**TASK DIRECTIONS**
Return, exactly and in full, the lines of the records below starting at the one with "(838, 216) = (773, 227): red" and ending at the one with "(238, 150) = (739, 307): pink", and no other lines.

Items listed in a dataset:
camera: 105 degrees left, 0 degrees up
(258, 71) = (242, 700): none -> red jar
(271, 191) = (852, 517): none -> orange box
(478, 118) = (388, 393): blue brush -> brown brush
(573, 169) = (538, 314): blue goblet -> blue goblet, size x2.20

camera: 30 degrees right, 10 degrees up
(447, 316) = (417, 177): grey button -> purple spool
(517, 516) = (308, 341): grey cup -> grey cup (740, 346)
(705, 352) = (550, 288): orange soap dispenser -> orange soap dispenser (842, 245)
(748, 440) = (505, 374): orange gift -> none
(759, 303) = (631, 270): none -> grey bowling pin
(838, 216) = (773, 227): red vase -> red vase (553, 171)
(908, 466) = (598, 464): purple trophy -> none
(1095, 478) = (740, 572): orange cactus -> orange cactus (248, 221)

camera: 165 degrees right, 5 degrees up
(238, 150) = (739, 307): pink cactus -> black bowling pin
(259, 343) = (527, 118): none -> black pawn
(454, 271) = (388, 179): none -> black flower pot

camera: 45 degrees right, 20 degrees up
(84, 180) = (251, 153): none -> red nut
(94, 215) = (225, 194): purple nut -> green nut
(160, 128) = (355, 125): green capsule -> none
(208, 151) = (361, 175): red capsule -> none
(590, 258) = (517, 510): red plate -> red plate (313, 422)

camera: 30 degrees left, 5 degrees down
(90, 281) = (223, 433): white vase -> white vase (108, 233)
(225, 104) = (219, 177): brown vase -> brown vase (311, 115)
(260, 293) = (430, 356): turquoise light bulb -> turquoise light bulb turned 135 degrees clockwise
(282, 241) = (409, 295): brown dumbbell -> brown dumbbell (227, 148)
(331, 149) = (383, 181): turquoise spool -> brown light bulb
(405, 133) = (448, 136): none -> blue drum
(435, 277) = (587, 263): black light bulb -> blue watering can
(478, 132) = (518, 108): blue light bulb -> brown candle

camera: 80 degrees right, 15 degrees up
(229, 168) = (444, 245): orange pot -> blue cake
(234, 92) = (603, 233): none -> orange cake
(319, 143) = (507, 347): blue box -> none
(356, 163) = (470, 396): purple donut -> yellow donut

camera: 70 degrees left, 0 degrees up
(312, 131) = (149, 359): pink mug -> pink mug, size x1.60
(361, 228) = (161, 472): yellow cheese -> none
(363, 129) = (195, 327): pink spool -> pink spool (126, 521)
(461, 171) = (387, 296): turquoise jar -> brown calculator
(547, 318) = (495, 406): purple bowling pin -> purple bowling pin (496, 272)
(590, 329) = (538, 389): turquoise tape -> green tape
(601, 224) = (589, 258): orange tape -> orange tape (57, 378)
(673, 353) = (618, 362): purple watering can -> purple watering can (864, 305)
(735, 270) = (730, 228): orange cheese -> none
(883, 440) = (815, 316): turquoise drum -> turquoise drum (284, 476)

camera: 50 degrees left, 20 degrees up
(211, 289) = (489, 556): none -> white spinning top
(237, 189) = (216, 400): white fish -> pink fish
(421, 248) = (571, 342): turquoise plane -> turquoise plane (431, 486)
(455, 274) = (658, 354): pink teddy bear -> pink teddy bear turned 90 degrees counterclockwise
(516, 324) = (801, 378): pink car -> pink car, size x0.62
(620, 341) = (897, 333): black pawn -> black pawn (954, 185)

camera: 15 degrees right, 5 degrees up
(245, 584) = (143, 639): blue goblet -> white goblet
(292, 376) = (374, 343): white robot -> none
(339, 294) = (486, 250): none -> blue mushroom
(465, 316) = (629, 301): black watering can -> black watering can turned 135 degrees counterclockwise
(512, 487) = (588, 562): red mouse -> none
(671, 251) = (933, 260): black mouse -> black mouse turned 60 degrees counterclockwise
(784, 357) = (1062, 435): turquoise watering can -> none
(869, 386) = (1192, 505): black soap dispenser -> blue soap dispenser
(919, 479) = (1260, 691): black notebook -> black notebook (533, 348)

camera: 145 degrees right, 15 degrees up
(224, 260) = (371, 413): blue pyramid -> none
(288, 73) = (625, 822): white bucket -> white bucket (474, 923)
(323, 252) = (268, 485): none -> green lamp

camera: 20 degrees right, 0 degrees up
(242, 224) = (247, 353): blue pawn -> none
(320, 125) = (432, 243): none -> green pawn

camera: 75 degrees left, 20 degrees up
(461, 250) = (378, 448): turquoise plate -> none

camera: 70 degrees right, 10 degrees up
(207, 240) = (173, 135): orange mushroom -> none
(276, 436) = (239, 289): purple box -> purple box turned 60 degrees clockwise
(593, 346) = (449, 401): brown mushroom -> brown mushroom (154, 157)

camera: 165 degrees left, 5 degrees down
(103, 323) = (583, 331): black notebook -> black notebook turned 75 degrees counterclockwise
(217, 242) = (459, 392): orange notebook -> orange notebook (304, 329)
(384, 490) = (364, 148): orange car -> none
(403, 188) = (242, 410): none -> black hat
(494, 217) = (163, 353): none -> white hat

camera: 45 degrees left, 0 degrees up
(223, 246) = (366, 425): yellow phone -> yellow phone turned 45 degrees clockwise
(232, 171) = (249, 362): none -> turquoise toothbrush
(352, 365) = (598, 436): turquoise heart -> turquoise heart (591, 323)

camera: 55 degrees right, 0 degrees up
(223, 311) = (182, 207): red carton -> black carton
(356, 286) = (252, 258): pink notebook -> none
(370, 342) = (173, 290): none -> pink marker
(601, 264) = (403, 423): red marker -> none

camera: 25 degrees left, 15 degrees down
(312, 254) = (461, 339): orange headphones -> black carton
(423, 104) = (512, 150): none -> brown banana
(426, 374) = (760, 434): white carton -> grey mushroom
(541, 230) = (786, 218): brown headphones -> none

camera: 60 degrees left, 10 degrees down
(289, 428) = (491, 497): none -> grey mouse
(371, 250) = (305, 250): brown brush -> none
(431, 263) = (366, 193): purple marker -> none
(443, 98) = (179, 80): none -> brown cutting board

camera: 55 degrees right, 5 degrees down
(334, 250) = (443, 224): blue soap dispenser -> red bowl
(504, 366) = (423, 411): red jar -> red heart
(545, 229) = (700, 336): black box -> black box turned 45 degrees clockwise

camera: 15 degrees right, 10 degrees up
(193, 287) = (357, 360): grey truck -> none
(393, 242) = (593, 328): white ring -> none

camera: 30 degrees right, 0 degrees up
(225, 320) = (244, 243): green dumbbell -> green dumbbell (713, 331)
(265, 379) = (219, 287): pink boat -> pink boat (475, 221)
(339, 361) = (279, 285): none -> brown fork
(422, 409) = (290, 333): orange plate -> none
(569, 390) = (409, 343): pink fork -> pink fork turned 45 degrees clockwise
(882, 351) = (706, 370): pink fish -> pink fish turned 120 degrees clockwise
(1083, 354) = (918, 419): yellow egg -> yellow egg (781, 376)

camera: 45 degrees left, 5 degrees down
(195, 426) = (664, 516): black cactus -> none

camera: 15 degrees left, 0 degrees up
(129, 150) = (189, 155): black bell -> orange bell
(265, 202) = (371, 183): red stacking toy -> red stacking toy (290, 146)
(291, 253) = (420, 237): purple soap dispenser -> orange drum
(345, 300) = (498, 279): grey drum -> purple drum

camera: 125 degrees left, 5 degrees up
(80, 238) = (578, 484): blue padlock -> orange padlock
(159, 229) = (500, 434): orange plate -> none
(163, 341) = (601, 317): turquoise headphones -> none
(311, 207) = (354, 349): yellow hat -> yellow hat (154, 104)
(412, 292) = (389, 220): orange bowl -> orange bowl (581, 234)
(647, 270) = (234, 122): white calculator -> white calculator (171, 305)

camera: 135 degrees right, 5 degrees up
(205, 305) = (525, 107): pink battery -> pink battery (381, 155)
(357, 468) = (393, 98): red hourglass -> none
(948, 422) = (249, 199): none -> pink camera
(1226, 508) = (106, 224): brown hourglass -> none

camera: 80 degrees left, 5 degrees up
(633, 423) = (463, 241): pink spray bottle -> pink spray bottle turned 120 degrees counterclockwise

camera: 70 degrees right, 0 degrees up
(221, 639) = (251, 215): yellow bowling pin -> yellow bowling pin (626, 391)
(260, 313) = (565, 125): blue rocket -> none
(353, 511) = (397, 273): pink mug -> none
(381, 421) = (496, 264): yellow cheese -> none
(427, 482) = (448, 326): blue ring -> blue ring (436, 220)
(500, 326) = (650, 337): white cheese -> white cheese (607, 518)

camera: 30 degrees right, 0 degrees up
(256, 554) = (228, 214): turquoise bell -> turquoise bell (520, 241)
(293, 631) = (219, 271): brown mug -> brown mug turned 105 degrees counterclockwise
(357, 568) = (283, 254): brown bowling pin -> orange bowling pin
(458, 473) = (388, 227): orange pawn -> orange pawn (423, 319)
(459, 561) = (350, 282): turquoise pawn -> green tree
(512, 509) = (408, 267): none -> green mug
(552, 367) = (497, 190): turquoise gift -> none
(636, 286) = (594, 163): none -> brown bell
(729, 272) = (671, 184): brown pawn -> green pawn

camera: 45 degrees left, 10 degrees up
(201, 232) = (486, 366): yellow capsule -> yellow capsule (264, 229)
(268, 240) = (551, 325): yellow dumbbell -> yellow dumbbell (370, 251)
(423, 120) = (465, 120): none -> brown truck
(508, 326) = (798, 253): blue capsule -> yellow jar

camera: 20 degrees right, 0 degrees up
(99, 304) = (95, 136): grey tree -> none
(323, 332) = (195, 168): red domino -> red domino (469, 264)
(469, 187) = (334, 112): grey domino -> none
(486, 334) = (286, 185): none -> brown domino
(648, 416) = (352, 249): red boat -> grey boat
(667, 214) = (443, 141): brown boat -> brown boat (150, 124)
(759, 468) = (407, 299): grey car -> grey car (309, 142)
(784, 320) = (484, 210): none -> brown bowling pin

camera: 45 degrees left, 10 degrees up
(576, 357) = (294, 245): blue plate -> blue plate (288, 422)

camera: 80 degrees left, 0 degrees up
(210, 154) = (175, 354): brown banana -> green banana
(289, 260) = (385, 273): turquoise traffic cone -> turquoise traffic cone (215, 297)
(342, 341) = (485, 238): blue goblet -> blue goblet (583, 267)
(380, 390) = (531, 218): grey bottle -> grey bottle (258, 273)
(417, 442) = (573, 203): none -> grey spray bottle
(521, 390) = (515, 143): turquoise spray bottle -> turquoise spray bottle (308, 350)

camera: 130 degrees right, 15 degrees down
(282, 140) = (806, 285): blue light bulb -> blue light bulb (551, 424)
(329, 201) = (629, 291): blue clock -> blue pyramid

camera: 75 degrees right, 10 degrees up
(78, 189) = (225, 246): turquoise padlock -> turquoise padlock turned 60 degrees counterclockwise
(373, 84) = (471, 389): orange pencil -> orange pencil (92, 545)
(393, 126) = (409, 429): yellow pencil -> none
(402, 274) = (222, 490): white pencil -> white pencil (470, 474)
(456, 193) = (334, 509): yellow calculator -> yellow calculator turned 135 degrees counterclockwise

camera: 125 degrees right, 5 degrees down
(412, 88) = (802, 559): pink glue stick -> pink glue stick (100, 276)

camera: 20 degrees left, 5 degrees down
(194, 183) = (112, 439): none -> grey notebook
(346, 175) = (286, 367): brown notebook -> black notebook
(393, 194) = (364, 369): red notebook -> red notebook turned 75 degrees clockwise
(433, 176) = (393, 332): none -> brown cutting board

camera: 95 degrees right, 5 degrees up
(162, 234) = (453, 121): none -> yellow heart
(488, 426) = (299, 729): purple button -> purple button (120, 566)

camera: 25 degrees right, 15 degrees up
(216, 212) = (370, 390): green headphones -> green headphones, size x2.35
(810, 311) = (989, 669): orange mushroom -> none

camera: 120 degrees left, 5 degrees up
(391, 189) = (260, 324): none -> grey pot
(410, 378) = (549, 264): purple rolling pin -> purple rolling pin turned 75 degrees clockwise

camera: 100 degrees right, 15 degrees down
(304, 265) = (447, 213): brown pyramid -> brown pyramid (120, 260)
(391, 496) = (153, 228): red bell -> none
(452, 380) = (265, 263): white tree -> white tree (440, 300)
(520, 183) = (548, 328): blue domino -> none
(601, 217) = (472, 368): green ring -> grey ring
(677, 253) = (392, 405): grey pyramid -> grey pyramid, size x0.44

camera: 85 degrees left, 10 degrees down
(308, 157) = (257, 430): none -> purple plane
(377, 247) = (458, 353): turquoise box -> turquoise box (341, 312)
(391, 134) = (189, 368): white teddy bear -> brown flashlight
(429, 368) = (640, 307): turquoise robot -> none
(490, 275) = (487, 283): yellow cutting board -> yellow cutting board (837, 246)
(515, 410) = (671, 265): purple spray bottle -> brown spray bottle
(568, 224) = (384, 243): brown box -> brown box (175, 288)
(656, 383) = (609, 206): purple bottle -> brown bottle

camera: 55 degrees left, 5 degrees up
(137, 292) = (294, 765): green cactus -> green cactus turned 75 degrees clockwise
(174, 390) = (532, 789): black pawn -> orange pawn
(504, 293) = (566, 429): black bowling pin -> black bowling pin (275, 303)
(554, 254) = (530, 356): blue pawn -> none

**TASK RESULT**
(838, 216) = (773, 227): red vase -> red vase (553, 171)
(908, 466) = (598, 464): purple trophy -> none
(1095, 478) = (740, 572): orange cactus -> orange cactus (248, 221)

camera: 165 degrees right, 5 degrees up
(238, 150) = (739, 307): pink cactus -> black bowling pin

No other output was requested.